[Opening DATASET CONTENT section]

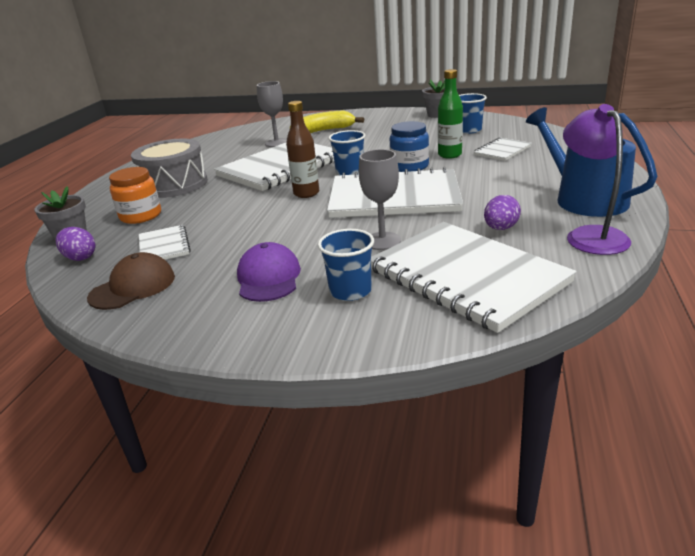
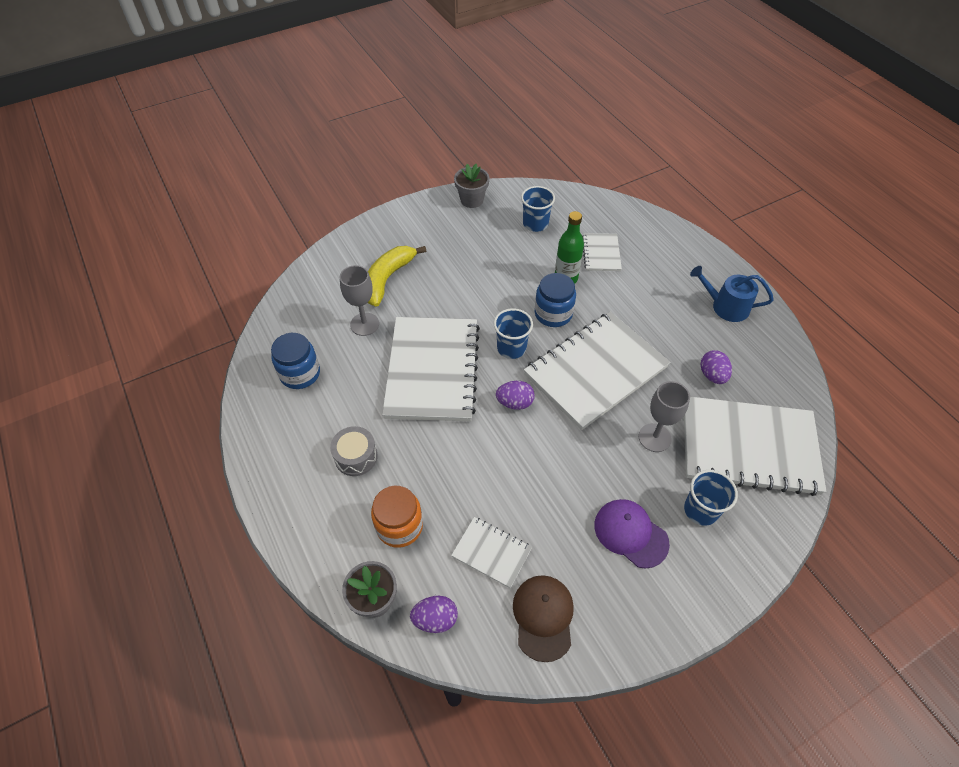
camera: 45 degrees left, 25 degrees up
(174, 184) = (356, 457): grey drum -> grey drum, size x0.55
(209, 150) = (300, 373): none -> blue jar
(306, 193) = (515, 403): brown bottle -> purple egg
(584, 199) = (725, 306): blue watering can -> blue watering can, size x0.66
(590, 235) = (769, 354): purple lamp -> none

[Closing DATASET CONTENT section]

- REQUIRED ACTION
Please write out every entry exactly, but skip the pictures.

- EXERCISE ANSWER
camera: 45 degrees left, 25 degrees up
(174, 184) = (356, 457): grey drum -> grey drum, size x0.55
(209, 150) = (300, 373): none -> blue jar
(306, 193) = (515, 403): brown bottle -> purple egg
(584, 199) = (725, 306): blue watering can -> blue watering can, size x0.66
(590, 235) = (769, 354): purple lamp -> none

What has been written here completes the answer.